## [Exercise requirements]
In the data below, find the line containing "(922, 629) = (329, 165): grey", then set down that line and every later line up to and including the line containing "(646, 711) = (844, 581): turquoise", exactly.

## [Material provided]
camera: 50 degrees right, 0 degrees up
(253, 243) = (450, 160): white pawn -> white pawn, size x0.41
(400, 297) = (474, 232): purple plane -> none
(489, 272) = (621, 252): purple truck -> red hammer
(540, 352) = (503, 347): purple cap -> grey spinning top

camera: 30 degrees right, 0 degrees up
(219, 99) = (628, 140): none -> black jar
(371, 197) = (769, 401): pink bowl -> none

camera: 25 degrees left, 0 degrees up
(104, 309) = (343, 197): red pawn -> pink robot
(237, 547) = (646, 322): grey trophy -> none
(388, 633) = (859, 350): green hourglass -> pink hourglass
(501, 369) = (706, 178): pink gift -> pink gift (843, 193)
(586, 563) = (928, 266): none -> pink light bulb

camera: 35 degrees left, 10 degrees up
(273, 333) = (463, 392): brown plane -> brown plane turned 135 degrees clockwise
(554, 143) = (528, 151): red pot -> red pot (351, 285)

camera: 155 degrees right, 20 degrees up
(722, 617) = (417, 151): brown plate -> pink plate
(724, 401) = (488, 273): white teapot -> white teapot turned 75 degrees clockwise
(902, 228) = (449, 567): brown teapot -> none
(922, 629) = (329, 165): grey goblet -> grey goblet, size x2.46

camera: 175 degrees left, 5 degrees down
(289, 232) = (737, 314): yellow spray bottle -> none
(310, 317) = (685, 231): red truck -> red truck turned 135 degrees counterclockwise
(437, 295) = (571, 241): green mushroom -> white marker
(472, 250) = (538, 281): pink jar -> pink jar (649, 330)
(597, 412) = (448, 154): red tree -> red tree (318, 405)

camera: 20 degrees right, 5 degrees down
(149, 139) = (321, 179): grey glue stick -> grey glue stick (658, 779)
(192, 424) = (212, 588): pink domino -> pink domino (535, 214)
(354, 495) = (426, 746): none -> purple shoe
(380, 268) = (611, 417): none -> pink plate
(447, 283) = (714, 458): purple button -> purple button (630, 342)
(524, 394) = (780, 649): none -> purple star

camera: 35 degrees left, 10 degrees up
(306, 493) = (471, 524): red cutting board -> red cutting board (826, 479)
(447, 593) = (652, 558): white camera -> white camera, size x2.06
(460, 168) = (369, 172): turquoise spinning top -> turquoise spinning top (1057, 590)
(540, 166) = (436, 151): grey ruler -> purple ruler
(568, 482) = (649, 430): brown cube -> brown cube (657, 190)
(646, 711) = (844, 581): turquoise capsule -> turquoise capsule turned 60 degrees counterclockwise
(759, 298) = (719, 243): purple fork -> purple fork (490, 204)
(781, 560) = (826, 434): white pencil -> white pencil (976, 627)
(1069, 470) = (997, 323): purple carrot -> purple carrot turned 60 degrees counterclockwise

## [Answer space]
(922, 629) = (329, 165): grey goblet -> grey goblet, size x2.46

camera: 175 degrees left, 5 degrees down
(289, 232) = (737, 314): yellow spray bottle -> none
(310, 317) = (685, 231): red truck -> red truck turned 135 degrees counterclockwise
(437, 295) = (571, 241): green mushroom -> white marker
(472, 250) = (538, 281): pink jar -> pink jar (649, 330)
(597, 412) = (448, 154): red tree -> red tree (318, 405)

camera: 20 degrees right, 5 degrees down
(149, 139) = (321, 179): grey glue stick -> grey glue stick (658, 779)
(192, 424) = (212, 588): pink domino -> pink domino (535, 214)
(354, 495) = (426, 746): none -> purple shoe
(380, 268) = (611, 417): none -> pink plate
(447, 283) = (714, 458): purple button -> purple button (630, 342)
(524, 394) = (780, 649): none -> purple star

camera: 35 degrees left, 10 degrees up
(306, 493) = (471, 524): red cutting board -> red cutting board (826, 479)
(447, 593) = (652, 558): white camera -> white camera, size x2.06
(460, 168) = (369, 172): turquoise spinning top -> turquoise spinning top (1057, 590)
(540, 166) = (436, 151): grey ruler -> purple ruler
(568, 482) = (649, 430): brown cube -> brown cube (657, 190)
(646, 711) = (844, 581): turquoise capsule -> turquoise capsule turned 60 degrees counterclockwise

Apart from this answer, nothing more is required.